= REQUIRED WORK =
Please give back, word for word, only the lines starting at the one containing "to 193, 349" and ending at the one containing "okulary/pomarańczowy 83, 218" within the material below.

= STUDY MATERIAL =
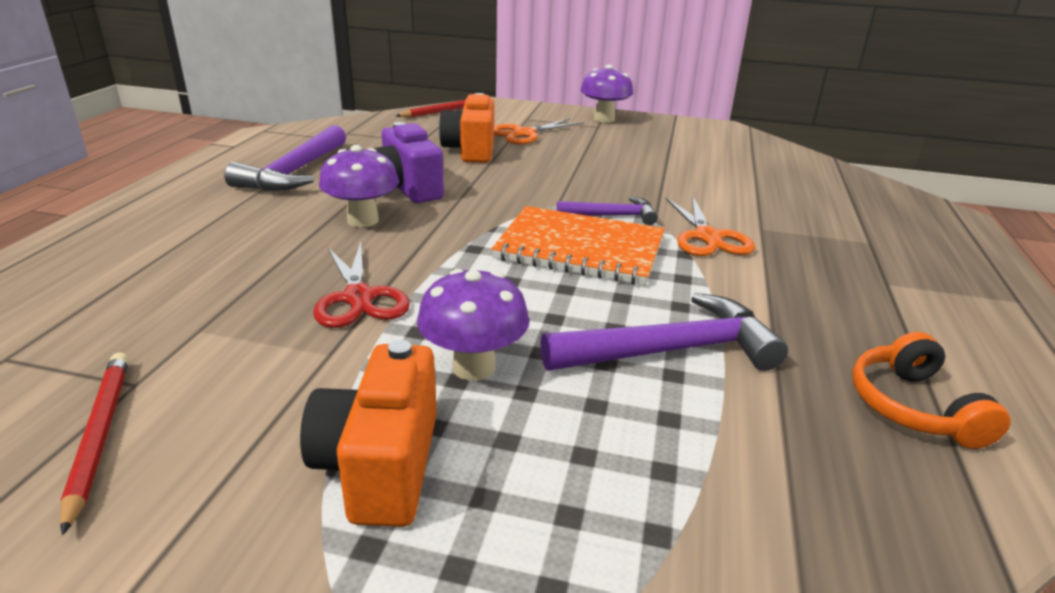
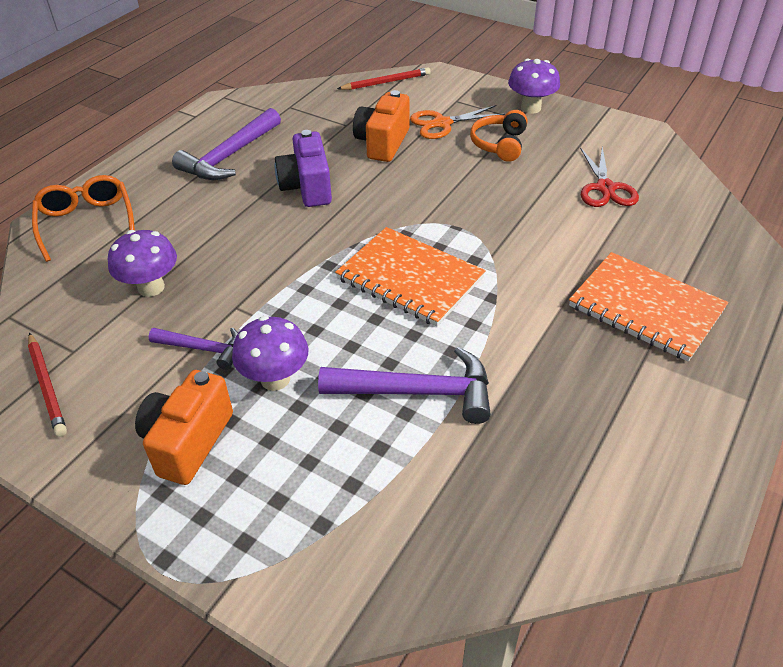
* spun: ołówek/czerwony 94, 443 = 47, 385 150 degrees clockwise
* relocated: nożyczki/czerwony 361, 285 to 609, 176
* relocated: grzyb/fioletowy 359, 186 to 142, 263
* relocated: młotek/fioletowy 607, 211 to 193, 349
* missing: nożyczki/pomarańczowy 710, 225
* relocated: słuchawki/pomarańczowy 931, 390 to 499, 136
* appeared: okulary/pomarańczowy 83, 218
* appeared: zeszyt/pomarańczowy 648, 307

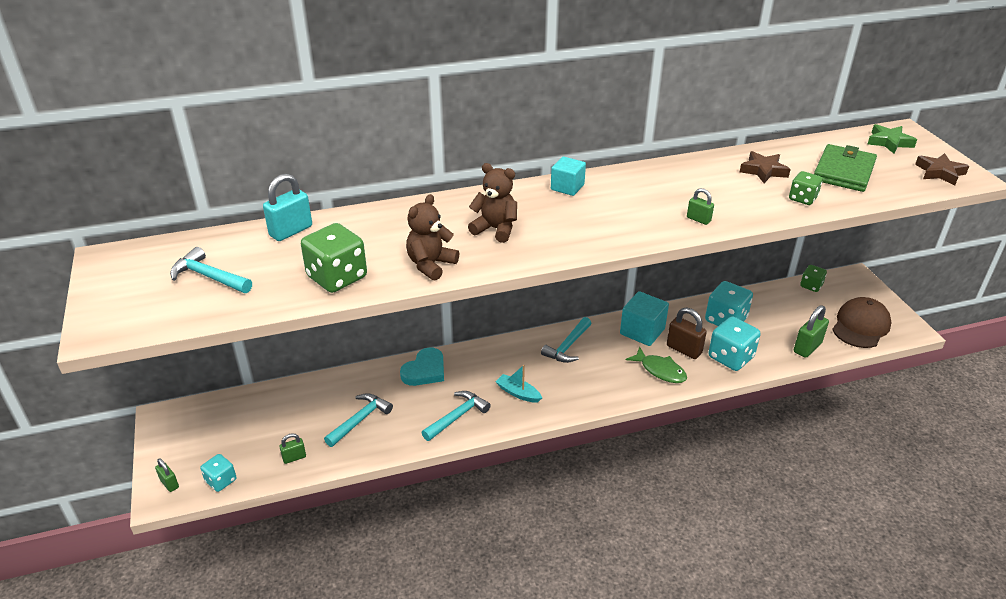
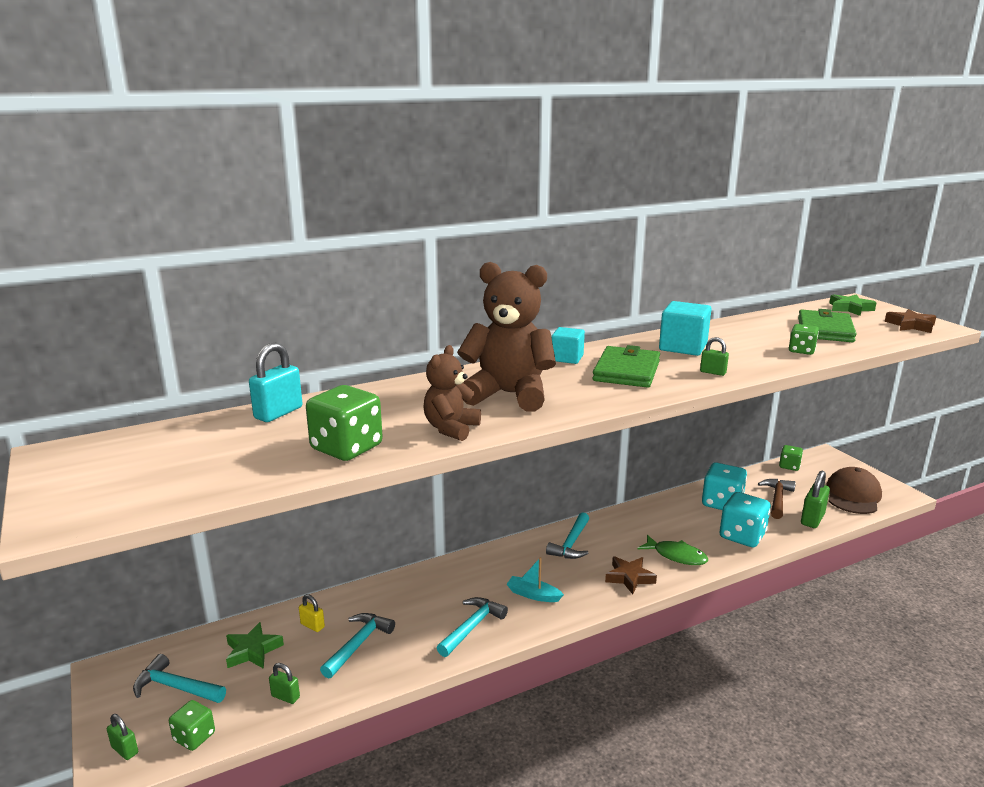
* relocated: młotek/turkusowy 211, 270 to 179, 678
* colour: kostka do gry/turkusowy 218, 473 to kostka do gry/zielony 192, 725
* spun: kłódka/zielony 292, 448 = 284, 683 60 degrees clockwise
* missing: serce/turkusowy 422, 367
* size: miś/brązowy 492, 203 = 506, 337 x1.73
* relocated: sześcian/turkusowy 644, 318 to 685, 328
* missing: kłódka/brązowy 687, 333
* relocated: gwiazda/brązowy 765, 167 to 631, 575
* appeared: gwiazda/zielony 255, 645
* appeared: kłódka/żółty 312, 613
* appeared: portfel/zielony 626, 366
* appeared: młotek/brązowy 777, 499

= WRITTEN ANSWER =
* relocated: młotek/fioletowy 607, 211 to 193, 349
* missing: nożyczki/pomarańczowy 710, 225
* relocated: słuchawki/pomarańczowy 931, 390 to 499, 136
* appeared: okulary/pomarańczowy 83, 218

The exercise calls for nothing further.